» ABOUT THIS TASK
The data below should be transcribed in full, with no picture included.
━━━━━ COLLECTED DATA ━━━━━
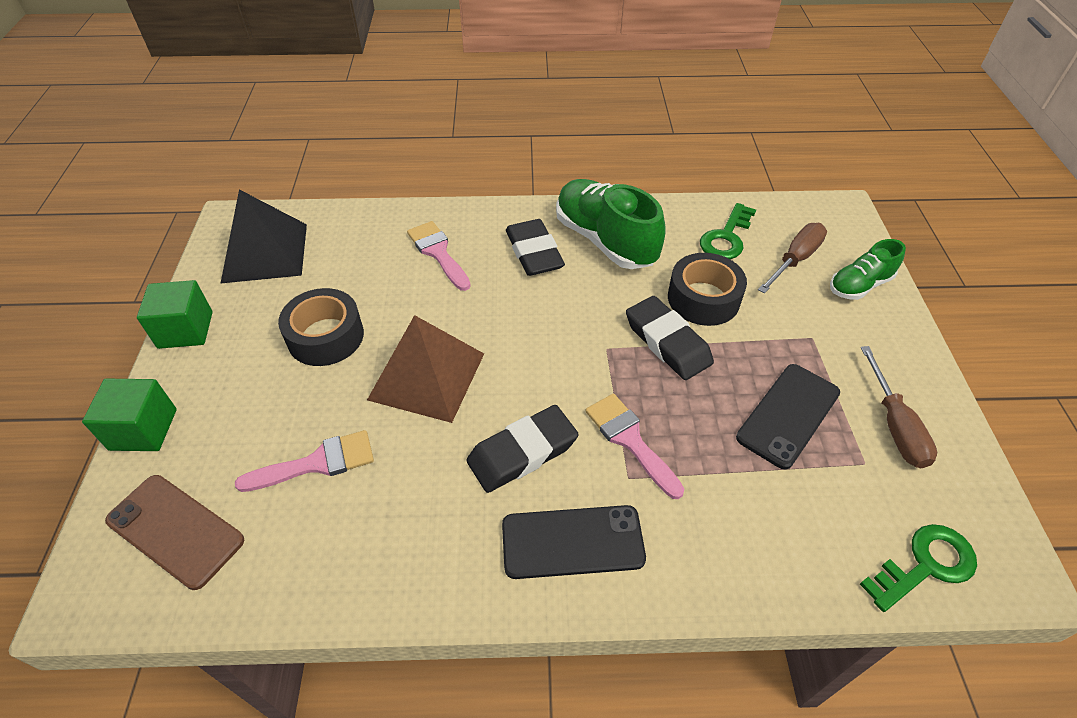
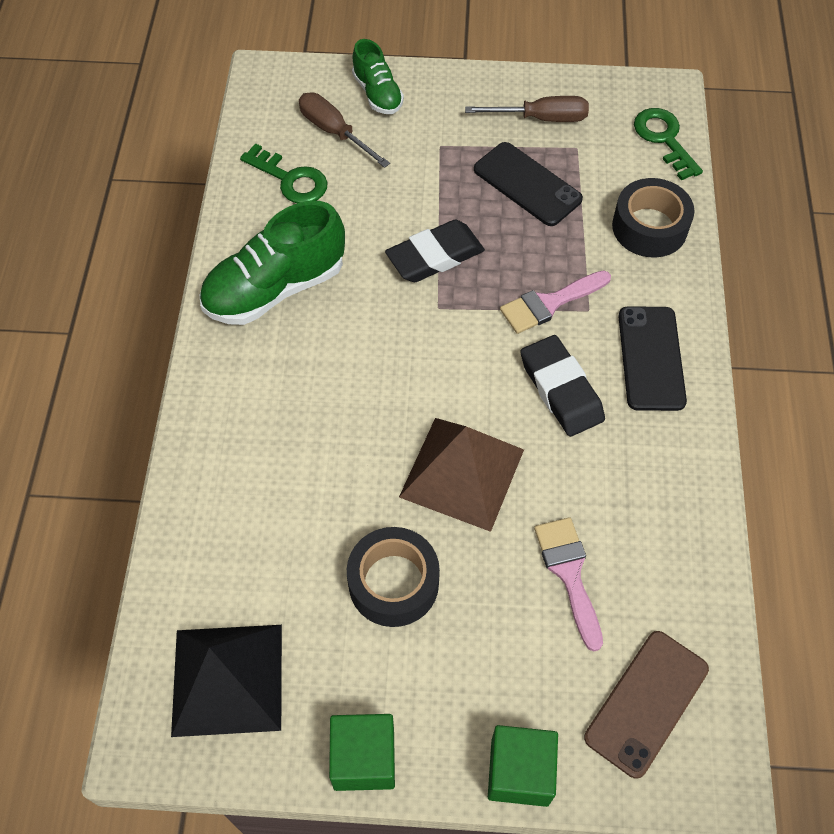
camera: 85 degrees left, 10 degrees up
(438, 252) = (265, 463): pink brush -> none
(534, 252) = (283, 360): black eraser -> none
(703, 299) = (379, 216): black tape -> black tape (649, 227)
━━━━━
» TASK RESULT
camera: 85 degrees left, 10 degrees up
(438, 252) = (265, 463): pink brush -> none
(534, 252) = (283, 360): black eraser -> none
(703, 299) = (379, 216): black tape -> black tape (649, 227)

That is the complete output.